◆ EXCERPTED RECORDS
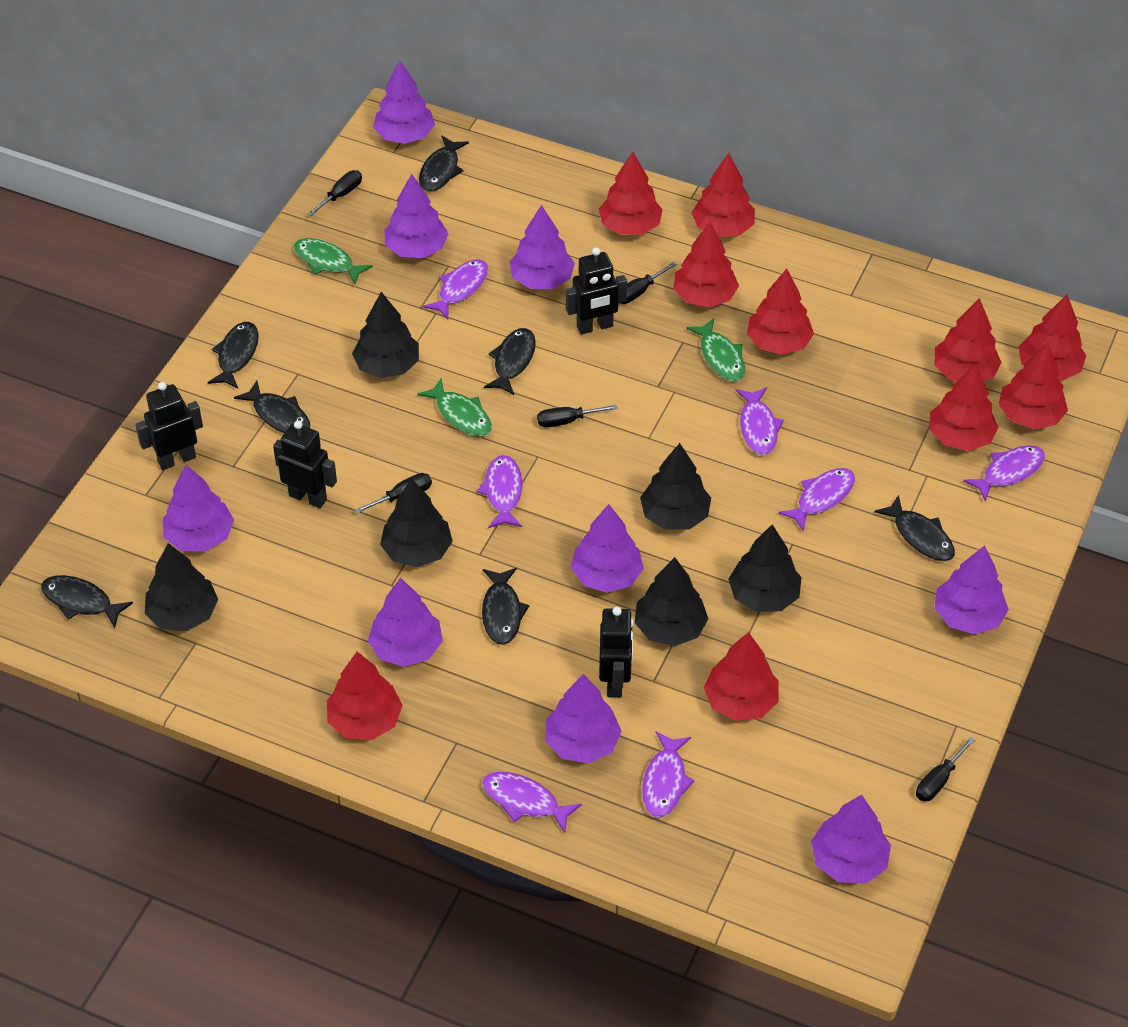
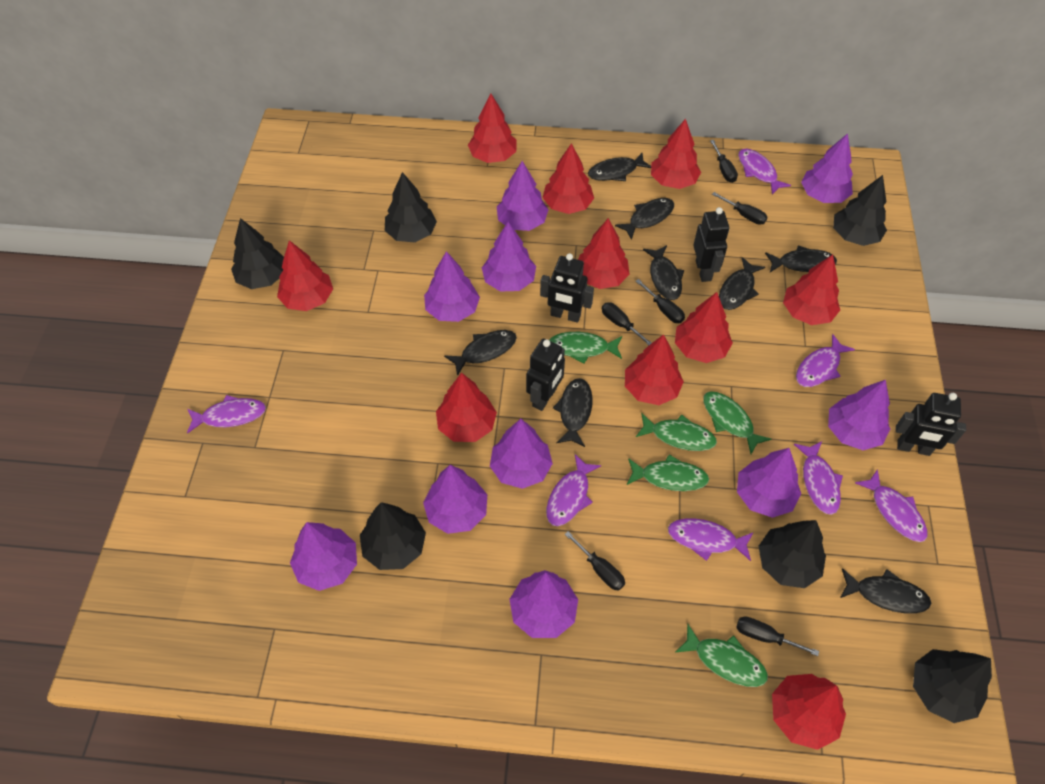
black fish: 7 -> 8
black screwdriver: 5 -> 6
green fish: 3 -> 5
purple tree: 9 -> 10

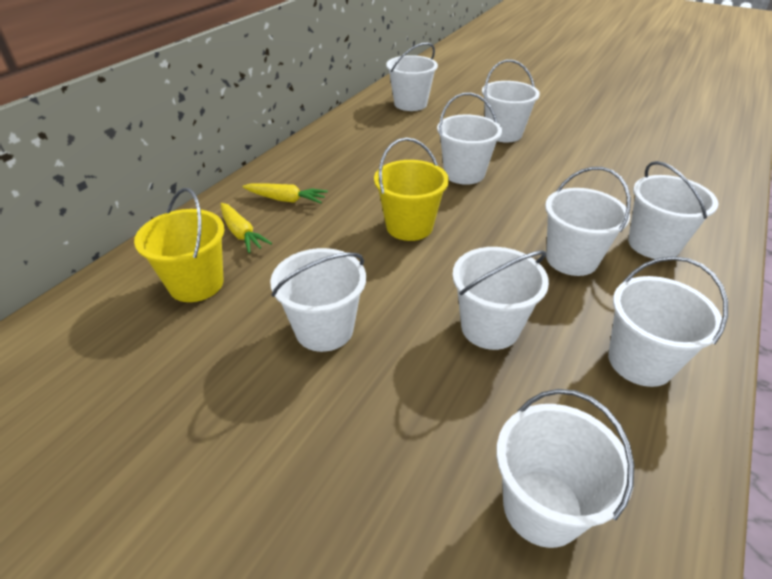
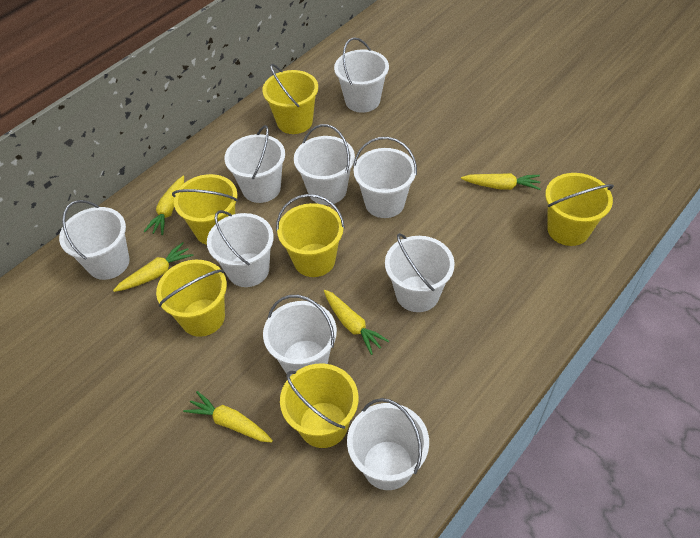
yellow bucket: 2 -> 6
yellow carrot: 2 -> 5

◆ ASSIGNMENT
All of the data above should be quoted exactly, except for the pictures.

◆ RESULT OF THIS EXERCISE
black fish: 7 -> 8
black screwdriver: 5 -> 6
green fish: 3 -> 5
purple tree: 9 -> 10

yellow bucket: 2 -> 6
yellow carrot: 2 -> 5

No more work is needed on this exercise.